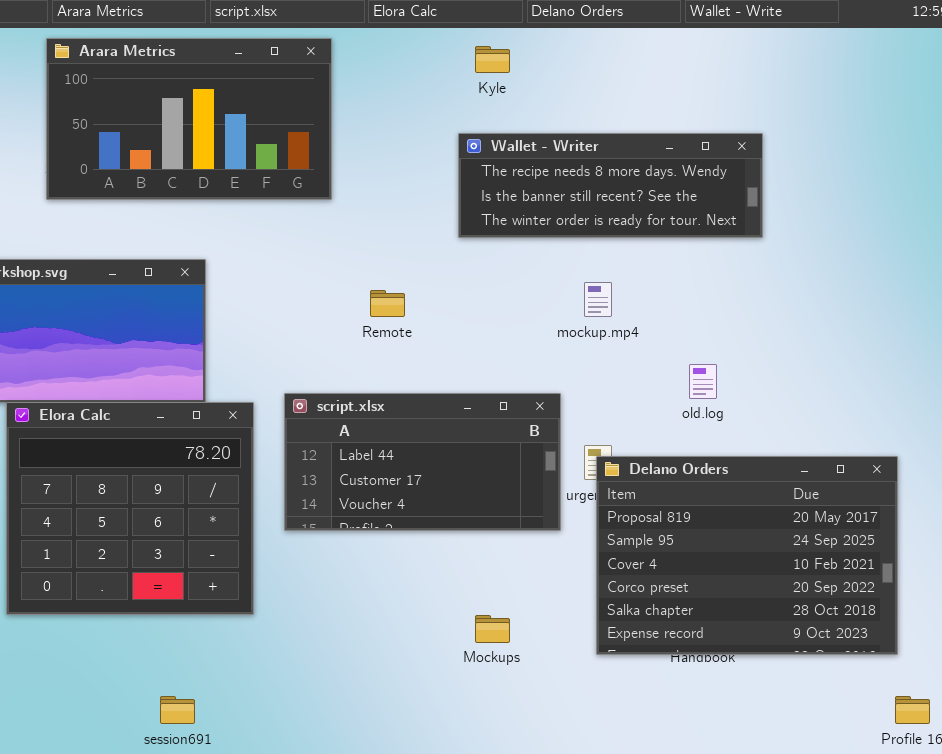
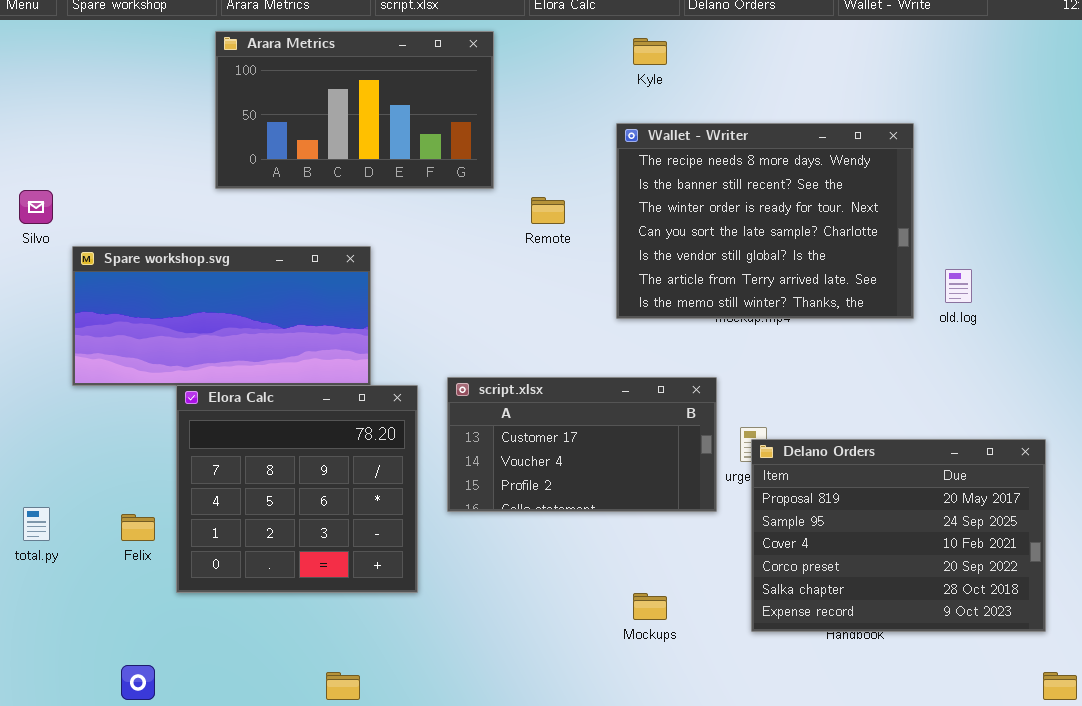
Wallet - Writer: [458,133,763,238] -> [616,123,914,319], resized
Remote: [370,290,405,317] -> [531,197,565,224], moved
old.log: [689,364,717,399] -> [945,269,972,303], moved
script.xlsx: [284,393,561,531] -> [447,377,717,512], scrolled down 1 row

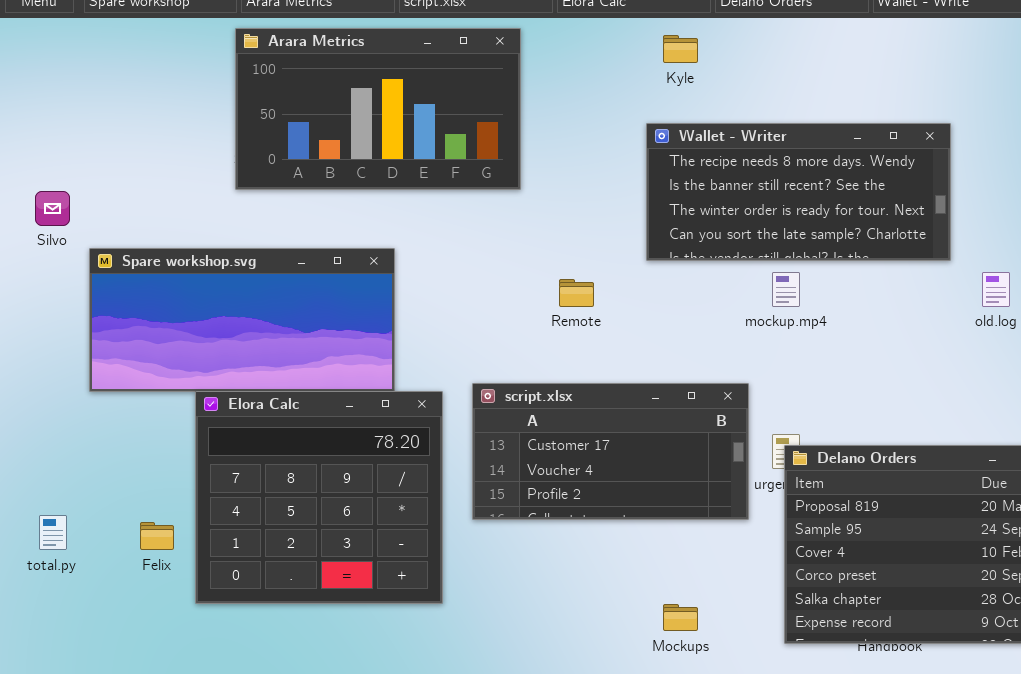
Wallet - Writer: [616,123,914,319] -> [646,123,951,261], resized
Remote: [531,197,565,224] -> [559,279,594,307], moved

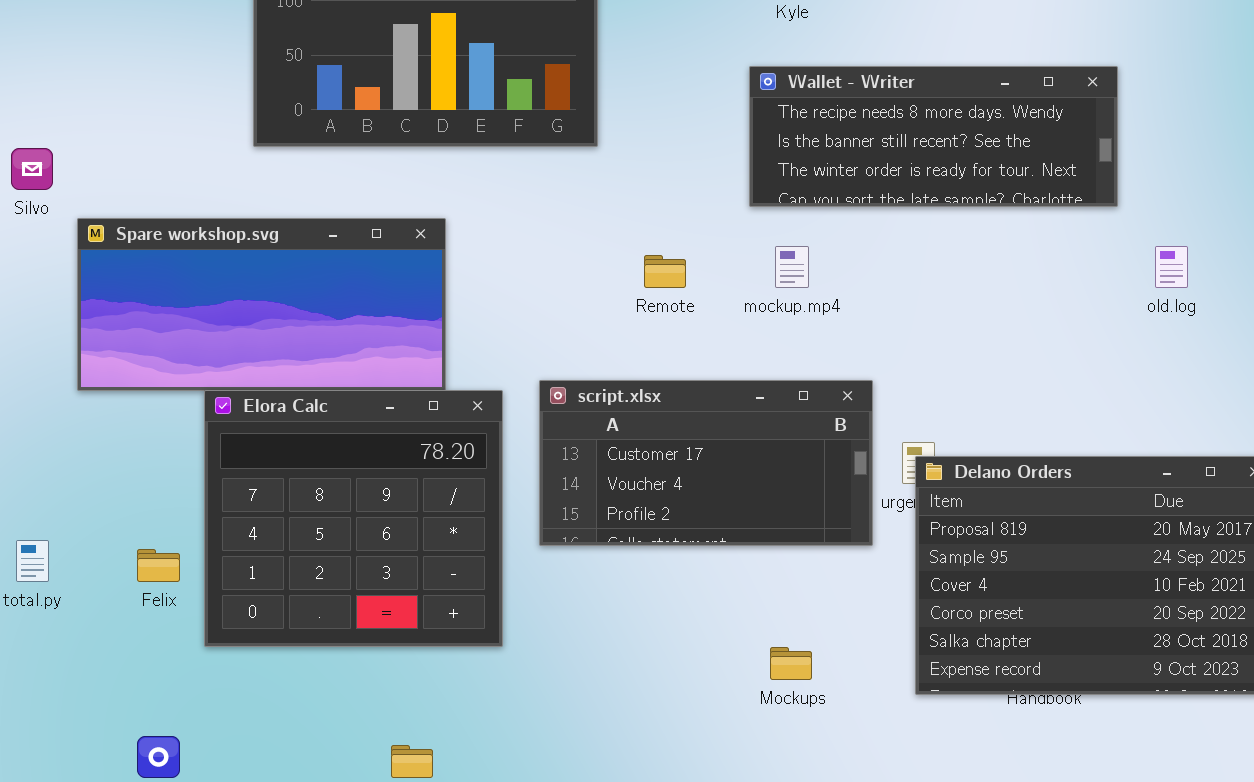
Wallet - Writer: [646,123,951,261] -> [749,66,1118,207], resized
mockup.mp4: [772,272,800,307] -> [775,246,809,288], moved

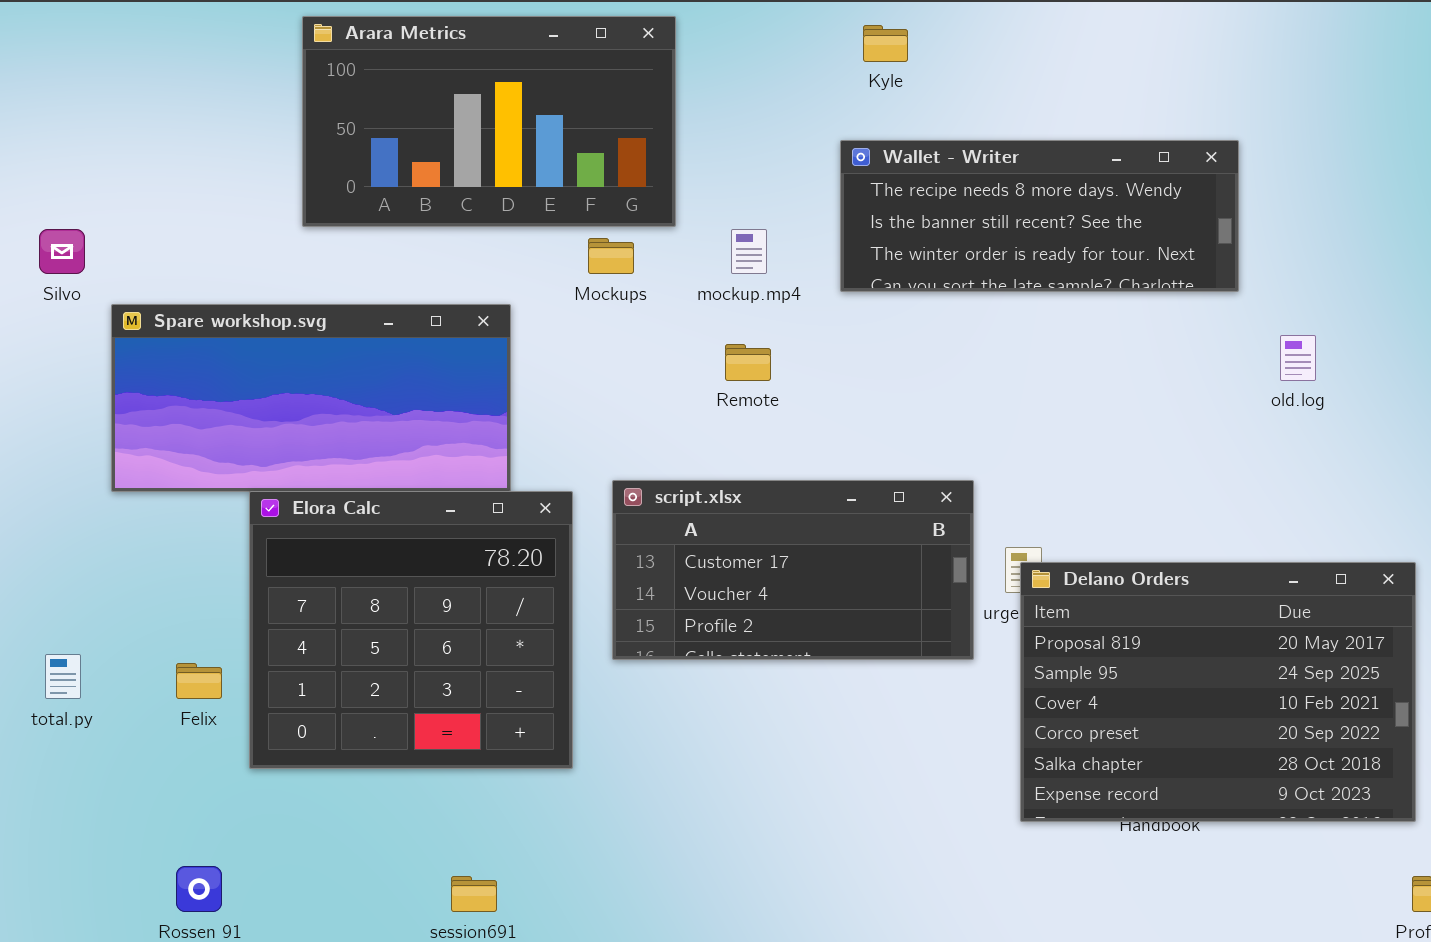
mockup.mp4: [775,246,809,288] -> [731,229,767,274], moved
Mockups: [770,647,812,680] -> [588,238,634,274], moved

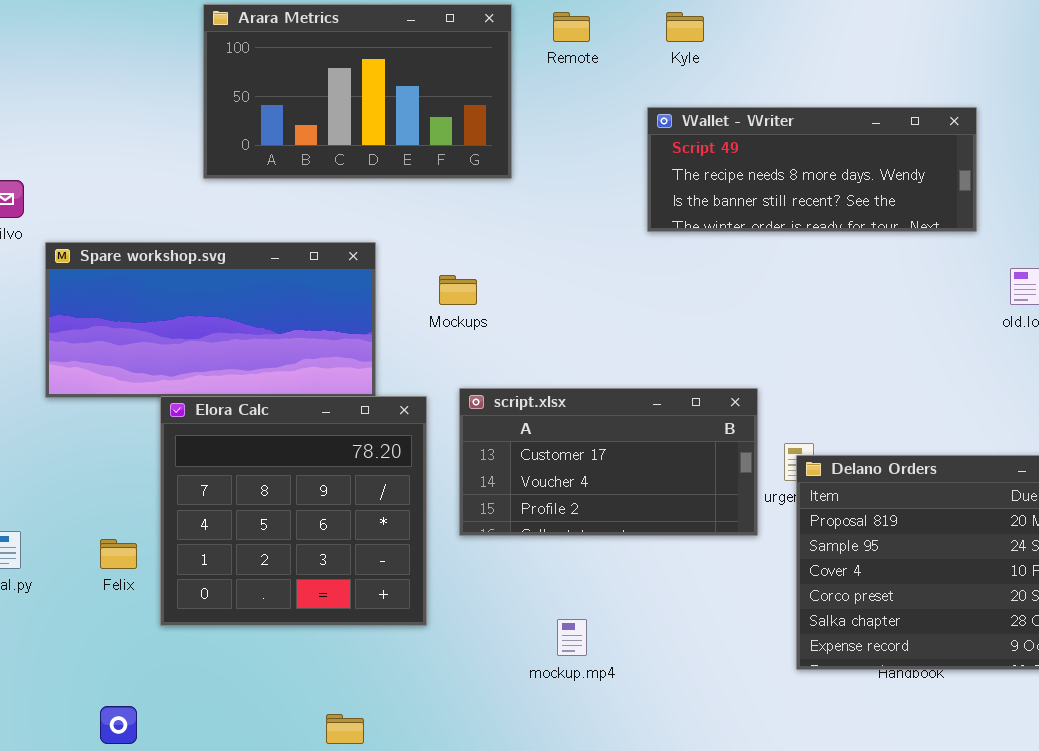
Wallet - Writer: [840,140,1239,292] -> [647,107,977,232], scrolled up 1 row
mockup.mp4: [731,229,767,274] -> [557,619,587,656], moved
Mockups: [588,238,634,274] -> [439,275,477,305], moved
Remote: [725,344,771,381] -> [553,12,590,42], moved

···

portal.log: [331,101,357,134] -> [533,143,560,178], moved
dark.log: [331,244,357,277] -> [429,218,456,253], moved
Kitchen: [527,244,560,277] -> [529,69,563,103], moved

···

Only a number is wanted here: how many lines of the material contain the string "moved".

12